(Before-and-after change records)

——————————

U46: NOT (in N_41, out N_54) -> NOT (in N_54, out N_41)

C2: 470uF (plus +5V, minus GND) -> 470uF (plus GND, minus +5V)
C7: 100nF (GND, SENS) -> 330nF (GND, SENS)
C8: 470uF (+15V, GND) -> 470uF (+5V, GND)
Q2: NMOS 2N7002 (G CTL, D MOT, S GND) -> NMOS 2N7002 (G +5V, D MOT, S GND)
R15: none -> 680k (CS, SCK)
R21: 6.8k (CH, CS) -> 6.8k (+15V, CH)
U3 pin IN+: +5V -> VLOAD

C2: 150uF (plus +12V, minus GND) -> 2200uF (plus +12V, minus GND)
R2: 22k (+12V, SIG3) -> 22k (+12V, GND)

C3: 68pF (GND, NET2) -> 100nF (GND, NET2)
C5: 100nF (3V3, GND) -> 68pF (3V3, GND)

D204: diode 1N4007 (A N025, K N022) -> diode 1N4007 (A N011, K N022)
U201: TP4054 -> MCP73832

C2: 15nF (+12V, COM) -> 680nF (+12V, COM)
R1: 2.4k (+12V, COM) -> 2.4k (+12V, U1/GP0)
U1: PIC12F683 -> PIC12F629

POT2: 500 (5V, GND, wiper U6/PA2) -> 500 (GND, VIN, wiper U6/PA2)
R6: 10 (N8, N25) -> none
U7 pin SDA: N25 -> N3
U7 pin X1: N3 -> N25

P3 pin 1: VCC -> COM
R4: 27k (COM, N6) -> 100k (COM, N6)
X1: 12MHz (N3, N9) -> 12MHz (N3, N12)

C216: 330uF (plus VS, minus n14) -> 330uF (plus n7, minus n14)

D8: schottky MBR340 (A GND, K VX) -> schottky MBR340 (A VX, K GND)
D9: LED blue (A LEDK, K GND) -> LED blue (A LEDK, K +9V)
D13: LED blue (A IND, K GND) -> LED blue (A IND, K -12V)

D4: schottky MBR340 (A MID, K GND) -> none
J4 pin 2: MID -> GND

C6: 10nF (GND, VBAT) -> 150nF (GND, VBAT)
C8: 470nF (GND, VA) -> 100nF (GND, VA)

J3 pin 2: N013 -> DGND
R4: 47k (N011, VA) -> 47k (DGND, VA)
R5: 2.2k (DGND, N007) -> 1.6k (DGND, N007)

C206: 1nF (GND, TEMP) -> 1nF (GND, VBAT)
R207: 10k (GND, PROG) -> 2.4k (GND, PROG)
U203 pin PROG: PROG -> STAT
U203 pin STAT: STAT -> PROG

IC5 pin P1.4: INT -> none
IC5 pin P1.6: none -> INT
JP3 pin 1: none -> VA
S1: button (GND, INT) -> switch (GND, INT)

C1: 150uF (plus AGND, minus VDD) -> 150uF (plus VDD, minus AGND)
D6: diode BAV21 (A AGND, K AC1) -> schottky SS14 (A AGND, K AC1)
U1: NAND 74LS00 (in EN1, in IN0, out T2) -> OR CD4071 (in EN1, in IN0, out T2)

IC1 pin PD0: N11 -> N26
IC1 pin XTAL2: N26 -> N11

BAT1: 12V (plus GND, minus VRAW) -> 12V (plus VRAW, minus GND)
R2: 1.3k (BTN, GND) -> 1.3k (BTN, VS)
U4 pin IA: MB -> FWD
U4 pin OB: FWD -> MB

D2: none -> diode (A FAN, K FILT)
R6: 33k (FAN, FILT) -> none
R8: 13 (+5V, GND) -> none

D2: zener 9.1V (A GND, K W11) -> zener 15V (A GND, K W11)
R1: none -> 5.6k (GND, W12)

——————————

* [PROMPT] Lines that contain "blue" are to be copied from the records above.

* [ANSWER SECTION]
D9: LED blue (A LEDK, K GND) -> LED blue (A LEDK, K +9V)
D13: LED blue (A IND, K GND) -> LED blue (A IND, K -12V)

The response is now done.